What the task requires.
Reproduce the data below line by line, from its first line to the line with "U3 pin out: N007 -> N008", both included, and nothing past that point.
▼
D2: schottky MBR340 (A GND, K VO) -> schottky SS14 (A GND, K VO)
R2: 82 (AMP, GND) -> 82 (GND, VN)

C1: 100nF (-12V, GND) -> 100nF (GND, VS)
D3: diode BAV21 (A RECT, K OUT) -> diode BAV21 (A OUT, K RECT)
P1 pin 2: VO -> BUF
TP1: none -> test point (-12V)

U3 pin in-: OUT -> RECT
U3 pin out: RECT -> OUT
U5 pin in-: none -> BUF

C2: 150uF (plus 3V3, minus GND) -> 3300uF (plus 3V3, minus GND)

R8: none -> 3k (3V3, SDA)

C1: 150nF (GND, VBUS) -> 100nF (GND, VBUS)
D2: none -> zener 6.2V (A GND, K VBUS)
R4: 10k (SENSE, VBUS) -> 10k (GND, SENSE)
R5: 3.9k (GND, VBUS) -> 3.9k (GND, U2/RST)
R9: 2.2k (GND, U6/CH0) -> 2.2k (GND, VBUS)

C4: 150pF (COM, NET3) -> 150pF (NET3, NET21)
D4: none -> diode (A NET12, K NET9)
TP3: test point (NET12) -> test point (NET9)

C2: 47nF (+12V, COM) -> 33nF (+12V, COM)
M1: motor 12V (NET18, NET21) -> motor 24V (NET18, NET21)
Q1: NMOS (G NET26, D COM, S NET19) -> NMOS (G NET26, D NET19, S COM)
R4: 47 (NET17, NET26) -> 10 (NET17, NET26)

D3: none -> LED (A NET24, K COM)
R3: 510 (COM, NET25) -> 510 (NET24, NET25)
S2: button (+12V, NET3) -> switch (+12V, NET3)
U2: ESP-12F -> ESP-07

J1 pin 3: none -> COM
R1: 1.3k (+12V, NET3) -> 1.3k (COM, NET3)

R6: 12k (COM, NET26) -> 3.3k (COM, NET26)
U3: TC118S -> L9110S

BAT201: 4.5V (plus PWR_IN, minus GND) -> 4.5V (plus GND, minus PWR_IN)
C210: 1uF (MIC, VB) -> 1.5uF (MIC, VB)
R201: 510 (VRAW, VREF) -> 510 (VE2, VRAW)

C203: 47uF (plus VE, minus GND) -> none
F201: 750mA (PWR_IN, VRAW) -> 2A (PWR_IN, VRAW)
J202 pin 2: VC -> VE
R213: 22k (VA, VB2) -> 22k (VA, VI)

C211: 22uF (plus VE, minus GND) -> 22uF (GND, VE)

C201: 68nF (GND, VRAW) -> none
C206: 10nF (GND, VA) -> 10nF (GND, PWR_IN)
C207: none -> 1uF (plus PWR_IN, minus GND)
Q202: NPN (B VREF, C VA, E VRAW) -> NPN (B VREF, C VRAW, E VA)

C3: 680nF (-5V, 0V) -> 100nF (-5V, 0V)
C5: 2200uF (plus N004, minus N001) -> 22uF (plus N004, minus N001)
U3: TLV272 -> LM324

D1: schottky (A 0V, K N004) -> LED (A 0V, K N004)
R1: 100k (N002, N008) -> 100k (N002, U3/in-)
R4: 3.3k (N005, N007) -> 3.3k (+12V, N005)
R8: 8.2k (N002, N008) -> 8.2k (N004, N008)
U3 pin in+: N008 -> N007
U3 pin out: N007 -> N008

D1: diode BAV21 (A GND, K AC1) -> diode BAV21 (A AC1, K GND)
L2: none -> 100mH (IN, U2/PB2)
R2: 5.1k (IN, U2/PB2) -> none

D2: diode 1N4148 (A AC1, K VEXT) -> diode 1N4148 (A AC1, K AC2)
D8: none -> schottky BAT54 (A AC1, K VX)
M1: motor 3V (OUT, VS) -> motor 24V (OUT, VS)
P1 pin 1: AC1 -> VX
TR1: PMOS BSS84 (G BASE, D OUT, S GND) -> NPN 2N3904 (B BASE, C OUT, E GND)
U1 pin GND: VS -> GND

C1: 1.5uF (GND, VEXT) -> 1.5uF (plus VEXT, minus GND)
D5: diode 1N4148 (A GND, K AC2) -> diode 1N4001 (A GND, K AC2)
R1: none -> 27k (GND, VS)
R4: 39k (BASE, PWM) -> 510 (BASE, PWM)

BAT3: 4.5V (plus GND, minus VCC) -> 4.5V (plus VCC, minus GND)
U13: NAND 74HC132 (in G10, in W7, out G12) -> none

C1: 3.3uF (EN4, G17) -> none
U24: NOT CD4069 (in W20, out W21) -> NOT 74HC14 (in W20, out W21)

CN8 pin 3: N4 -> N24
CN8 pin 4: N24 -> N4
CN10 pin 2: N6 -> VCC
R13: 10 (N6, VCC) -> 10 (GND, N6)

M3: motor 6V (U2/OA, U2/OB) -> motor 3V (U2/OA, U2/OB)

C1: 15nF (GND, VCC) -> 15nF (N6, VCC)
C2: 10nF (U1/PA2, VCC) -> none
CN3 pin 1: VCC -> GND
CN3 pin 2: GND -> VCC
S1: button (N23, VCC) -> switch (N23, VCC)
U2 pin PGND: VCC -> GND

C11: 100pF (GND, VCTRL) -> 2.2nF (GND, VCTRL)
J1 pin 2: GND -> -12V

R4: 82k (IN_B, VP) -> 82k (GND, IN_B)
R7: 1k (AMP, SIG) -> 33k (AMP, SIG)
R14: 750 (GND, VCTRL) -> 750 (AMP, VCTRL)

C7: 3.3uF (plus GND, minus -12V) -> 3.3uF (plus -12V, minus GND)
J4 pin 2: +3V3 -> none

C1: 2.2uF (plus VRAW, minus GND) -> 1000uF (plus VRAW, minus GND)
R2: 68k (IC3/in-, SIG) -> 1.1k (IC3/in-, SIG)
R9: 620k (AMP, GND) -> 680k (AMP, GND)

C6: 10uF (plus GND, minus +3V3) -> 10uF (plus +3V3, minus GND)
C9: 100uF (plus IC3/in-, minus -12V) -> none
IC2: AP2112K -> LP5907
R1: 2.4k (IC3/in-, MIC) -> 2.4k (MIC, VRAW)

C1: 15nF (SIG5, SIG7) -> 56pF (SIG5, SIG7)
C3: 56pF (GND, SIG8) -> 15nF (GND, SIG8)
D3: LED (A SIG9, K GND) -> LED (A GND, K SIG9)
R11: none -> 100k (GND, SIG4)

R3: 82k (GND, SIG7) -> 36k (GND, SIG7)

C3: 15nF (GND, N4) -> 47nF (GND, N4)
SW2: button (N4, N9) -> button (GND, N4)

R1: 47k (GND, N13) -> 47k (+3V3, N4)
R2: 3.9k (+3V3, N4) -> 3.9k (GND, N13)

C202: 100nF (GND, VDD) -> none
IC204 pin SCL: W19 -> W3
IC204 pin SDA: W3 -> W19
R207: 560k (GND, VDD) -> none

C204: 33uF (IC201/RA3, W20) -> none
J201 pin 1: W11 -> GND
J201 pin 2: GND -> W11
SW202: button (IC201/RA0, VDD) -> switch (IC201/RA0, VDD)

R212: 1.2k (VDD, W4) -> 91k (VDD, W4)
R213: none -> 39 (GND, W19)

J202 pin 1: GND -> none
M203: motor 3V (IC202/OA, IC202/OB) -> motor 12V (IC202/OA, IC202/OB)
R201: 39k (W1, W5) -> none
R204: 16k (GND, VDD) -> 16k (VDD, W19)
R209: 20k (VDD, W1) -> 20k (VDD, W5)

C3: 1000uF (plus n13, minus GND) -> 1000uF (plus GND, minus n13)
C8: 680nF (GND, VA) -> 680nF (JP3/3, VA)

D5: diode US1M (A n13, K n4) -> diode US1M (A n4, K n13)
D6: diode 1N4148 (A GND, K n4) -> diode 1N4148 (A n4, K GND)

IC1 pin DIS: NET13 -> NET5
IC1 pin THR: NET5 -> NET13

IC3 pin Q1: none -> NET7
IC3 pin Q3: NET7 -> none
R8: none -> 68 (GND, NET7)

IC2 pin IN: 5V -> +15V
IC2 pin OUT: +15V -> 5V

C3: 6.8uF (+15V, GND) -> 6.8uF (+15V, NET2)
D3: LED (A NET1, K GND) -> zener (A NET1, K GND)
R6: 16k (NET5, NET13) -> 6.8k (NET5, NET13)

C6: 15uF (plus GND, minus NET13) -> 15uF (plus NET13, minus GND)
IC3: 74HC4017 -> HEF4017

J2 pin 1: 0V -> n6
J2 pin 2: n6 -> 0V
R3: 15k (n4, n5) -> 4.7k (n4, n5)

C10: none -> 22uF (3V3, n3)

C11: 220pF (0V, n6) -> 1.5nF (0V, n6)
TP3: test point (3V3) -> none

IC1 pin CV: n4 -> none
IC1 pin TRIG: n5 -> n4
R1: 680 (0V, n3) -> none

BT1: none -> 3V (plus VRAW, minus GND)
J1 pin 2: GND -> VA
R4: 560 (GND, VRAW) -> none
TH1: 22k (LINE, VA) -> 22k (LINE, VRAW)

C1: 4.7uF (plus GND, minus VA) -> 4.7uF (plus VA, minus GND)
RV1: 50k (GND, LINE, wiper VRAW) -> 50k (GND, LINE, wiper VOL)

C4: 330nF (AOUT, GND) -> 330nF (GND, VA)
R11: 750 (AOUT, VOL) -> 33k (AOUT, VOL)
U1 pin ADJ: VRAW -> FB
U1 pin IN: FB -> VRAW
▲
Expected answer.
D2: schottky MBR340 (A GND, K VO) -> schottky SS14 (A GND, K VO)
R2: 82 (AMP, GND) -> 82 (GND, VN)

C1: 100nF (-12V, GND) -> 100nF (GND, VS)
D3: diode BAV21 (A RECT, K OUT) -> diode BAV21 (A OUT, K RECT)
P1 pin 2: VO -> BUF
TP1: none -> test point (-12V)

U3 pin in-: OUT -> RECT
U3 pin out: RECT -> OUT
U5 pin in-: none -> BUF

C2: 150uF (plus 3V3, minus GND) -> 3300uF (plus 3V3, minus GND)

R8: none -> 3k (3V3, SDA)

C1: 150nF (GND, VBUS) -> 100nF (GND, VBUS)
D2: none -> zener 6.2V (A GND, K VBUS)
R4: 10k (SENSE, VBUS) -> 10k (GND, SENSE)
R5: 3.9k (GND, VBUS) -> 3.9k (GND, U2/RST)
R9: 2.2k (GND, U6/CH0) -> 2.2k (GND, VBUS)

C4: 150pF (COM, NET3) -> 150pF (NET3, NET21)
D4: none -> diode (A NET12, K NET9)
TP3: test point (NET12) -> test point (NET9)

C2: 47nF (+12V, COM) -> 33nF (+12V, COM)
M1: motor 12V (NET18, NET21) -> motor 24V (NET18, NET21)
Q1: NMOS (G NET26, D COM, S NET19) -> NMOS (G NET26, D NET19, S COM)
R4: 47 (NET17, NET26) -> 10 (NET17, NET26)

D3: none -> LED (A NET24, K COM)
R3: 510 (COM, NET25) -> 510 (NET24, NET25)
S2: button (+12V, NET3) -> switch (+12V, NET3)
U2: ESP-12F -> ESP-07

J1 pin 3: none -> COM
R1: 1.3k (+12V, NET3) -> 1.3k (COM, NET3)

R6: 12k (COM, NET26) -> 3.3k (COM, NET26)
U3: TC118S -> L9110S

BAT201: 4.5V (plus PWR_IN, minus GND) -> 4.5V (plus GND, minus PWR_IN)
C210: 1uF (MIC, VB) -> 1.5uF (MIC, VB)
R201: 510 (VRAW, VREF) -> 510 (VE2, VRAW)

C203: 47uF (plus VE, minus GND) -> none
F201: 750mA (PWR_IN, VRAW) -> 2A (PWR_IN, VRAW)
J202 pin 2: VC -> VE
R213: 22k (VA, VB2) -> 22k (VA, VI)

C211: 22uF (plus VE, minus GND) -> 22uF (GND, VE)

C201: 68nF (GND, VRAW) -> none
C206: 10nF (GND, VA) -> 10nF (GND, PWR_IN)
C207: none -> 1uF (plus PWR_IN, minus GND)
Q202: NPN (B VREF, C VA, E VRAW) -> NPN (B VREF, C VRAW, E VA)

C3: 680nF (-5V, 0V) -> 100nF (-5V, 0V)
C5: 2200uF (plus N004, minus N001) -> 22uF (plus N004, minus N001)
U3: TLV272 -> LM324

D1: schottky (A 0V, K N004) -> LED (A 0V, K N004)
R1: 100k (N002, N008) -> 100k (N002, U3/in-)
R4: 3.3k (N005, N007) -> 3.3k (+12V, N005)
R8: 8.2k (N002, N008) -> 8.2k (N004, N008)
U3 pin in+: N008 -> N007
U3 pin out: N007 -> N008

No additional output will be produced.